=== ACTIVITY ===
Copy out each line of the data that contains "cyan".

=== DATA EXTRACTS ===
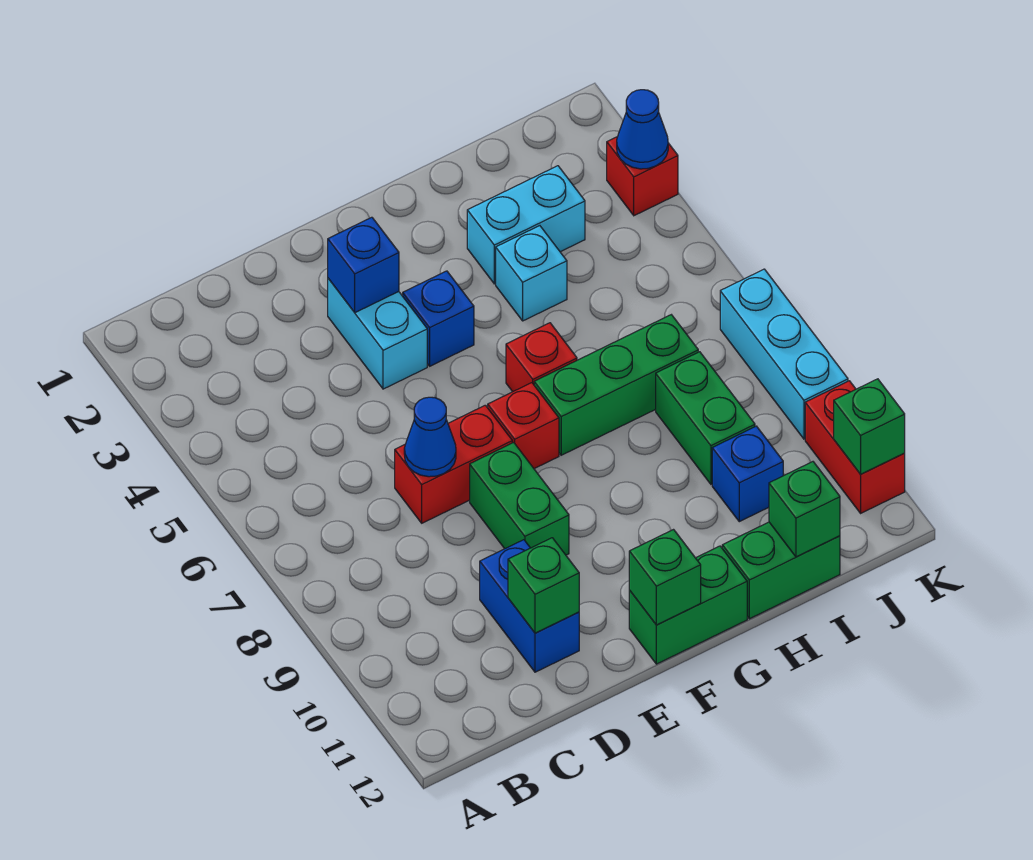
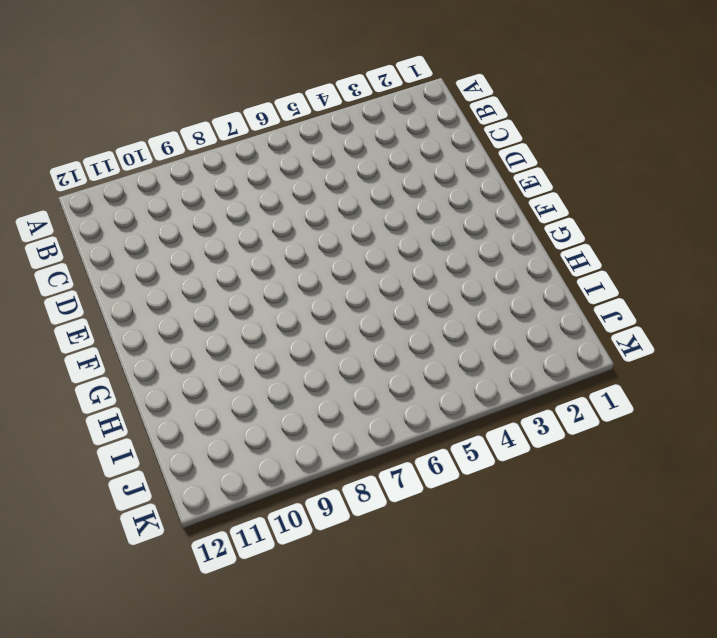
none -> red brick D7:E7 level 1
none -> blue brick D10:D11 level 1
none -> cyan brick E3:E4 level 1

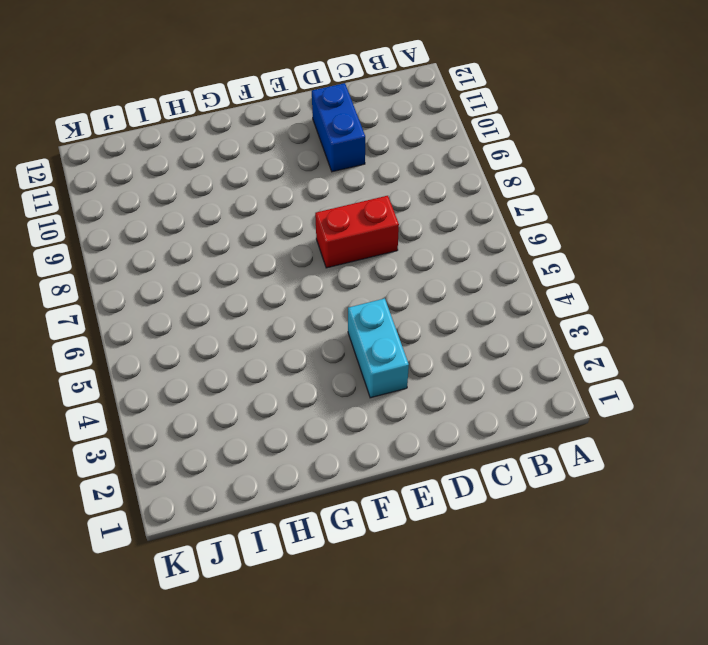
none -> green brick E8:E9 level 1
none -> blue brick F4 level 1
none -> red brick F7 level 1

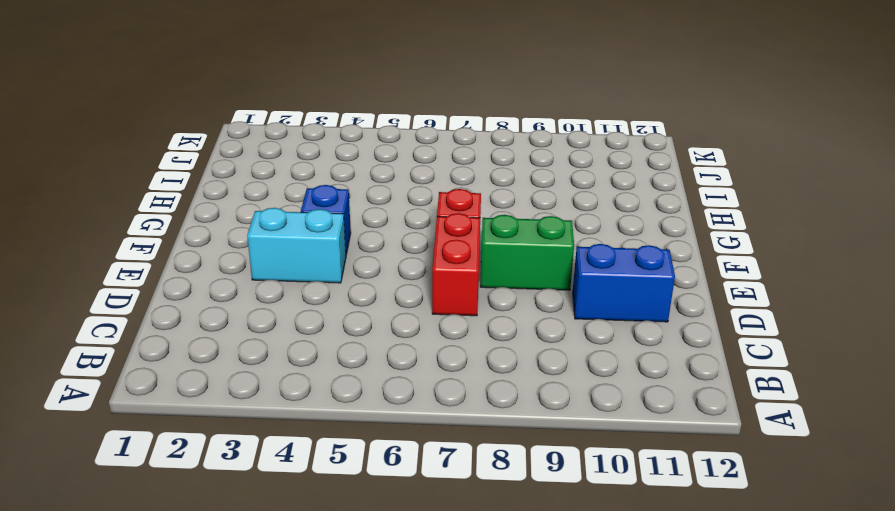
none -> green brick F12:G12 level 1
none -> red brick G6 level 1
none -> green brick G7:I7 level 1

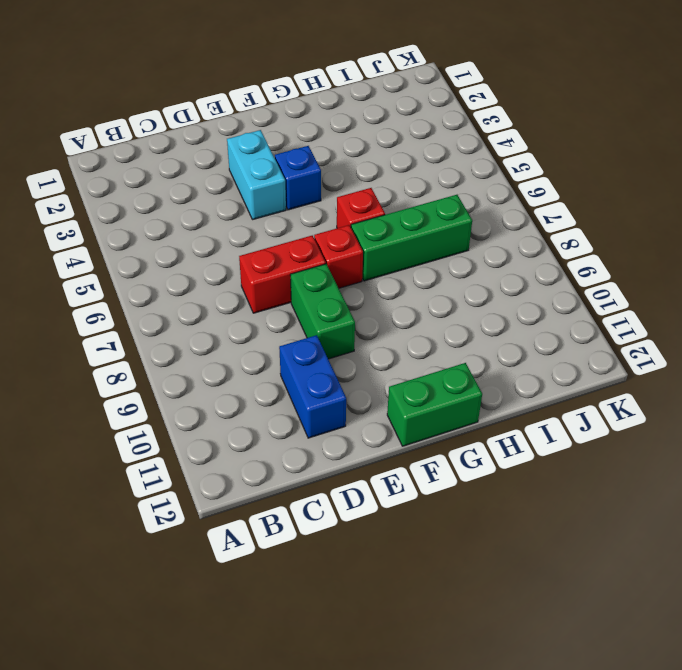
none -> cyan brick H3:I3 level 1
none -> cyan brick H4 level 1
none -> green brick H12:I12 level 1

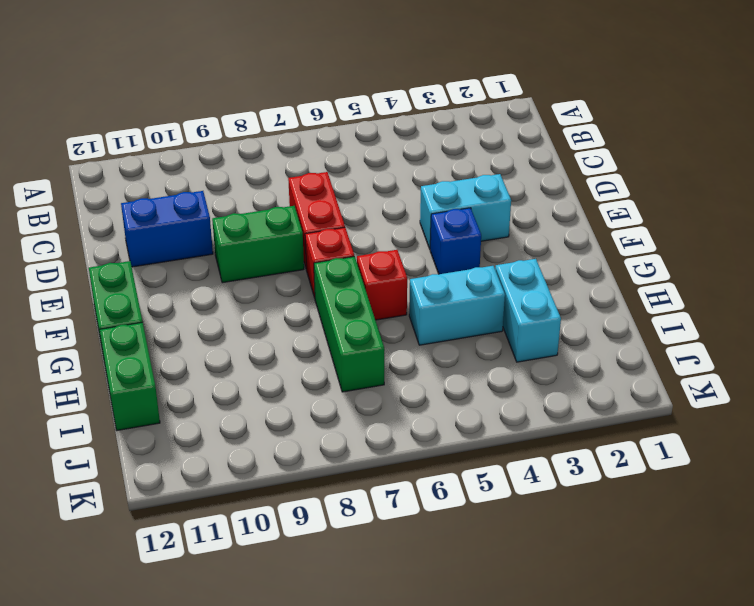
cyan brick H4:H5 level 1 -> cyan brick H4 level 1
none -> green brick I8:I9 level 1
none -> blue brick I10 level 1
none -> red brick K3 level 1

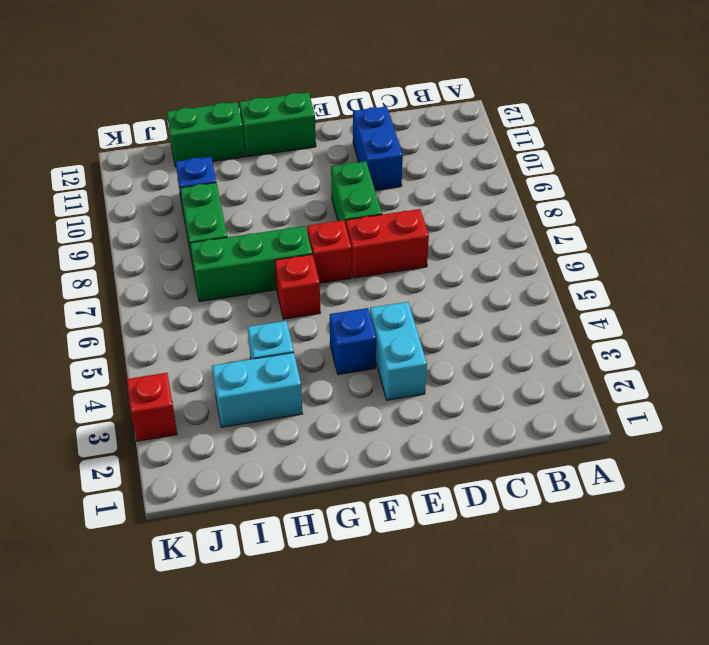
none -> cyan brick K7:K9 level 1
none -> red brick K10:K11 level 1
none -> blue cone D7 level 2

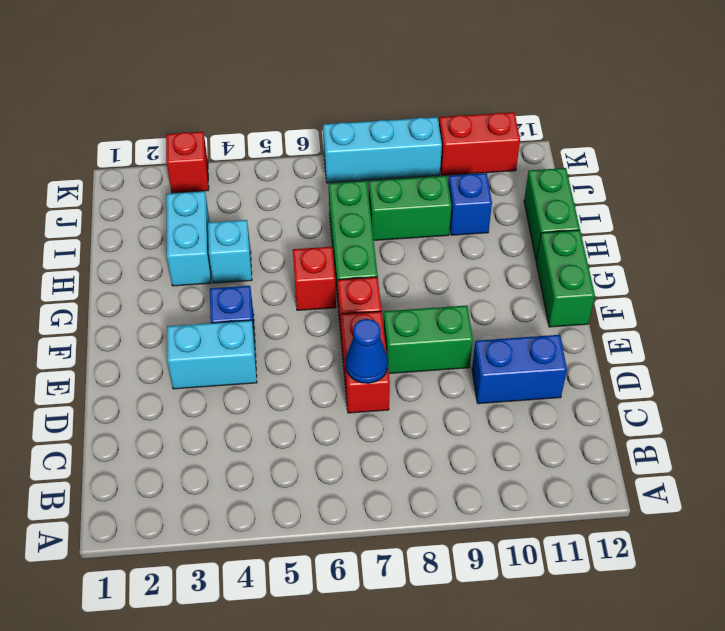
none -> green brick D11 level 2
none -> blue brick E3 level 2
none -> green brick F12 level 2

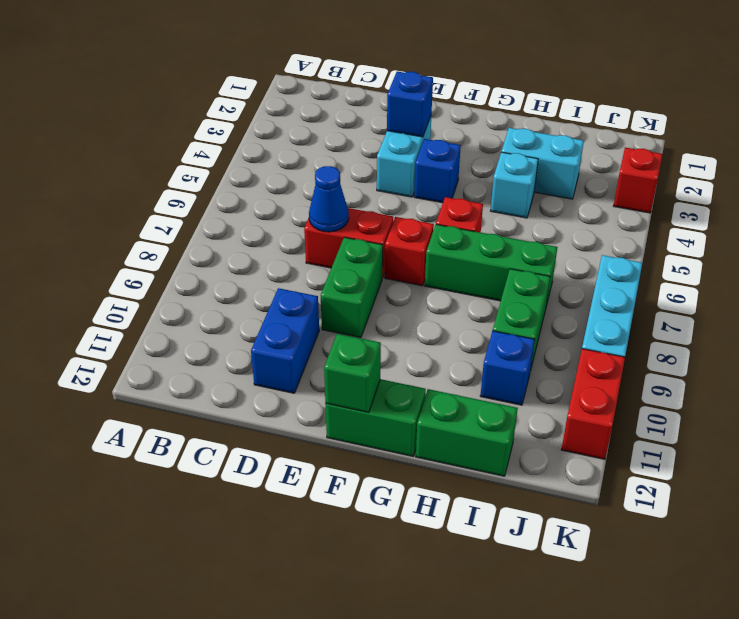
none -> green brick D11 level 2
none -> green brick I12 level 2
none -> blue cone K3 level 2

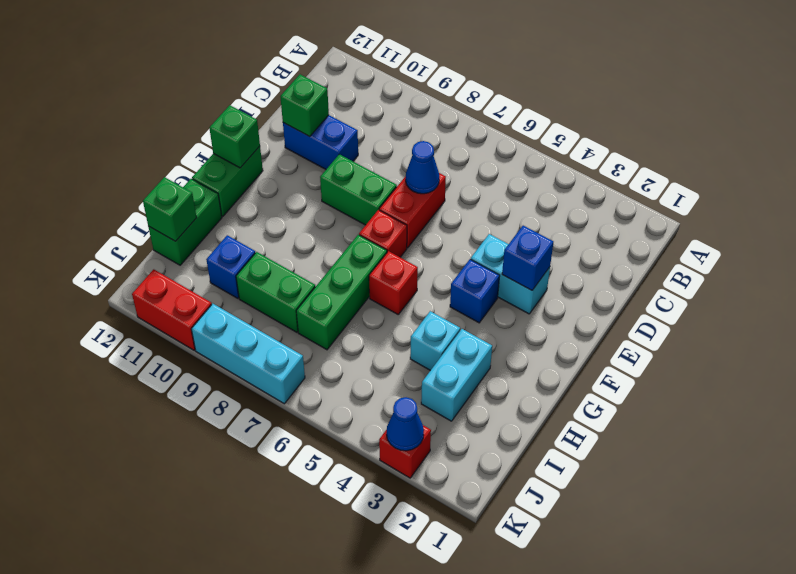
none -> green brick K11 level 2

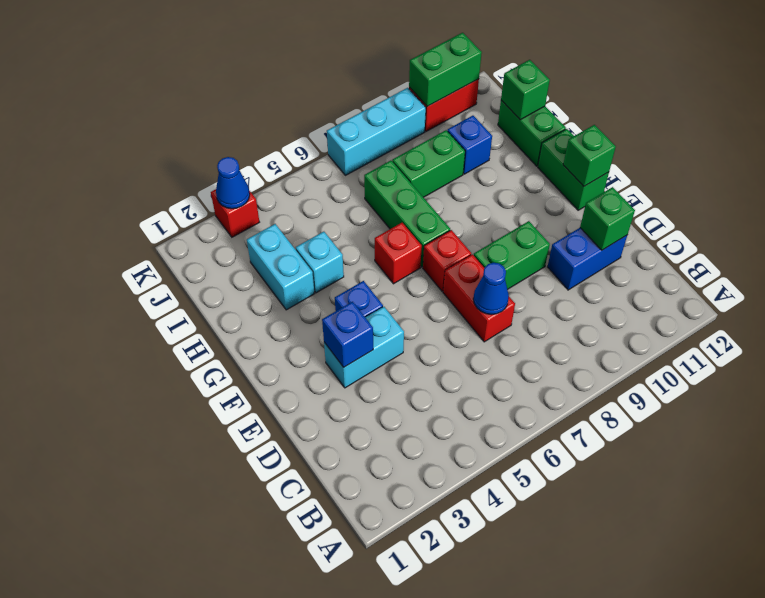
green brick K10:K11 level 2 -> green brick K11 level 2

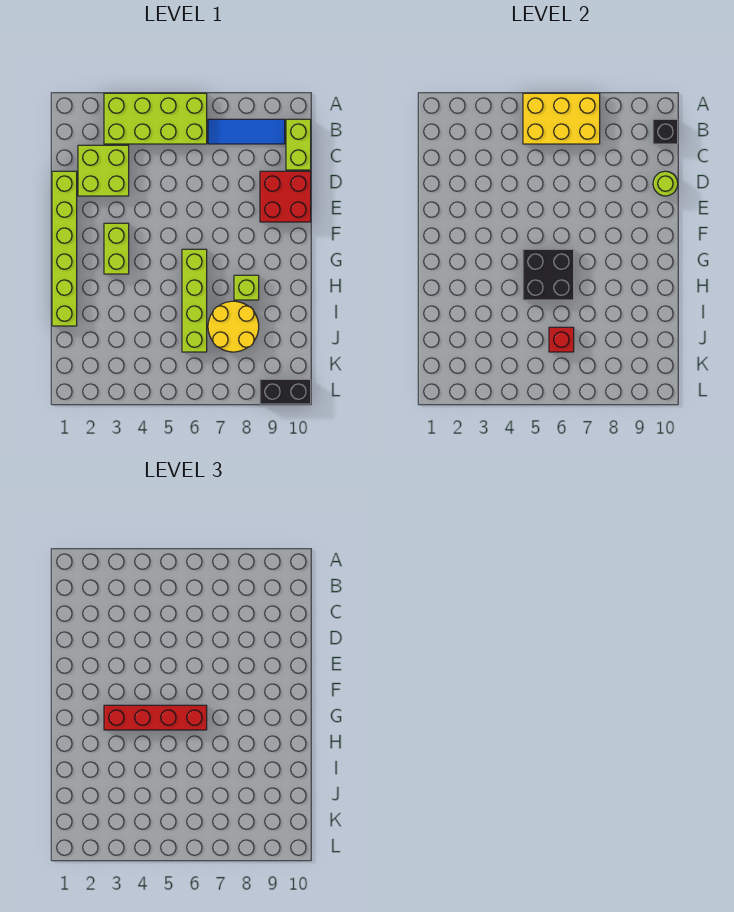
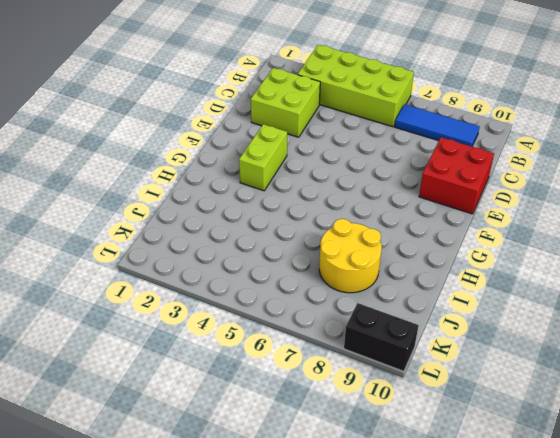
none -> lime brick B10:C10 level 1
none -> lime brick D1:I1 level 1
none -> lime brick G6:J6 level 1

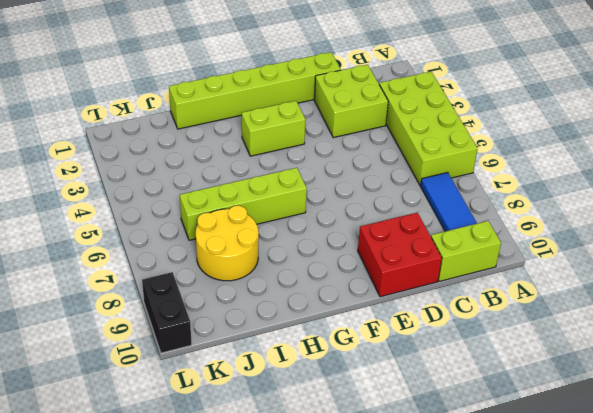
none -> lime brick H8 level 1
none -> yellow brick A5:B7 level 2
none -> black brick B10 level 2

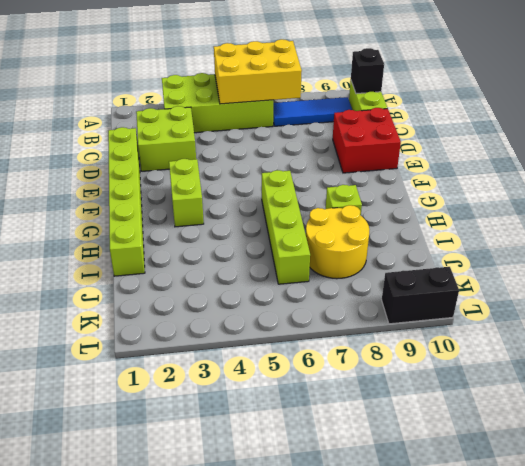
none -> lime round brick D10 level 2
none -> black brick G5:H6 level 2
none -> red brick J6 level 2

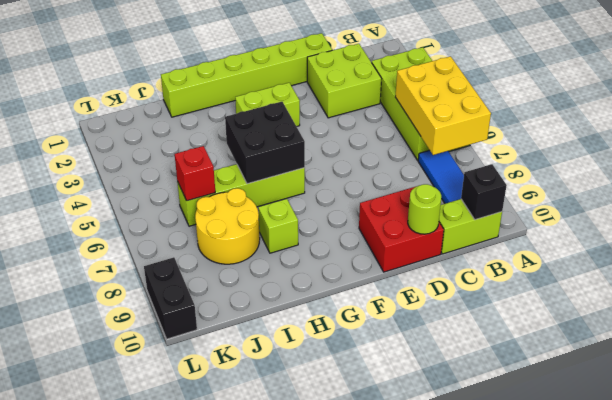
none -> red brick G3:G6 level 3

=== YOUR RESPONSE ===
none -> cyan brick E3:E4 level 1
none -> cyan brick H3:I3 level 1
none -> cyan brick H4 level 1
cyan brick H4:H5 level 1 -> cyan brick H4 level 1
none -> cyan brick K7:K9 level 1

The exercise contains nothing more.